● **Problem description**: Here is the task for the records below: repeat exactly the lines from the one with "(304, 284) = (774, 197): orange" to the one with "(764, 583) = (229, 370): orange", both included, and nothing else.

══════════════════════════════

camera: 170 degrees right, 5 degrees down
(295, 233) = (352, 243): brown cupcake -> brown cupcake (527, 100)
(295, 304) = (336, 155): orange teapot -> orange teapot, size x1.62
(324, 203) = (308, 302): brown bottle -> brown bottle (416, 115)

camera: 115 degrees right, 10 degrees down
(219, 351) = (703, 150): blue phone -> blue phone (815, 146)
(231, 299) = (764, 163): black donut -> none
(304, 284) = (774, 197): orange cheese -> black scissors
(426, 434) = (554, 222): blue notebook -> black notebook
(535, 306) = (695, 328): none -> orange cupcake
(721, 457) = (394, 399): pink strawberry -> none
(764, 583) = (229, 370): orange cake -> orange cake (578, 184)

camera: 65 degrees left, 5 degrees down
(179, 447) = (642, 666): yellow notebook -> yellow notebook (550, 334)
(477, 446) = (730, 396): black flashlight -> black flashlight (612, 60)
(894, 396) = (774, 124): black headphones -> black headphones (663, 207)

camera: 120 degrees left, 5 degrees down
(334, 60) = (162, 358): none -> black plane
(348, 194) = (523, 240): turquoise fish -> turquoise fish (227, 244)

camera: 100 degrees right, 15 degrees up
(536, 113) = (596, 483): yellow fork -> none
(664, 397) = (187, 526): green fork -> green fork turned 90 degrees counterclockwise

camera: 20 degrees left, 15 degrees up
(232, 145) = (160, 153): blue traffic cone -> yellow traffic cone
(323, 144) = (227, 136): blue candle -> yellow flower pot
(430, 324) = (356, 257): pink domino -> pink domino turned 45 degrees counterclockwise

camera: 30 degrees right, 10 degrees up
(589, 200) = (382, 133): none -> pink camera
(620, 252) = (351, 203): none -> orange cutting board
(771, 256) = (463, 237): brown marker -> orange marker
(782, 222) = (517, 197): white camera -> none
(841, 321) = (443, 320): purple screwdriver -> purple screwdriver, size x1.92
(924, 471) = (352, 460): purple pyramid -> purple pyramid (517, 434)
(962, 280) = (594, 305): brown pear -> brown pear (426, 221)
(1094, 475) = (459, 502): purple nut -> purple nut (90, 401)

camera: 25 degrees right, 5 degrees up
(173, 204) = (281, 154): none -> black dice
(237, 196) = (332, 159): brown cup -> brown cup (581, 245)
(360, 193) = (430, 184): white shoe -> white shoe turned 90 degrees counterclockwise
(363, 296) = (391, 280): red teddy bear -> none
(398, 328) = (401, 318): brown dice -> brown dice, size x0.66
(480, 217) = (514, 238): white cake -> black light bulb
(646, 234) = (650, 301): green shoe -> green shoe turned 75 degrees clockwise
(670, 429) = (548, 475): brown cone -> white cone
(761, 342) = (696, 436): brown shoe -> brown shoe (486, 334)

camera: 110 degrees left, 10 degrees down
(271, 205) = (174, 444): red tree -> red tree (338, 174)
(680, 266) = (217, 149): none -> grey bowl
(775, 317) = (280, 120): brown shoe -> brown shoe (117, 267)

══════════════════════════════

● **Exercise response**:
(304, 284) = (774, 197): orange cheese -> black scissors
(426, 434) = (554, 222): blue notebook -> black notebook
(535, 306) = (695, 328): none -> orange cupcake
(721, 457) = (394, 399): pink strawberry -> none
(764, 583) = (229, 370): orange cake -> orange cake (578, 184)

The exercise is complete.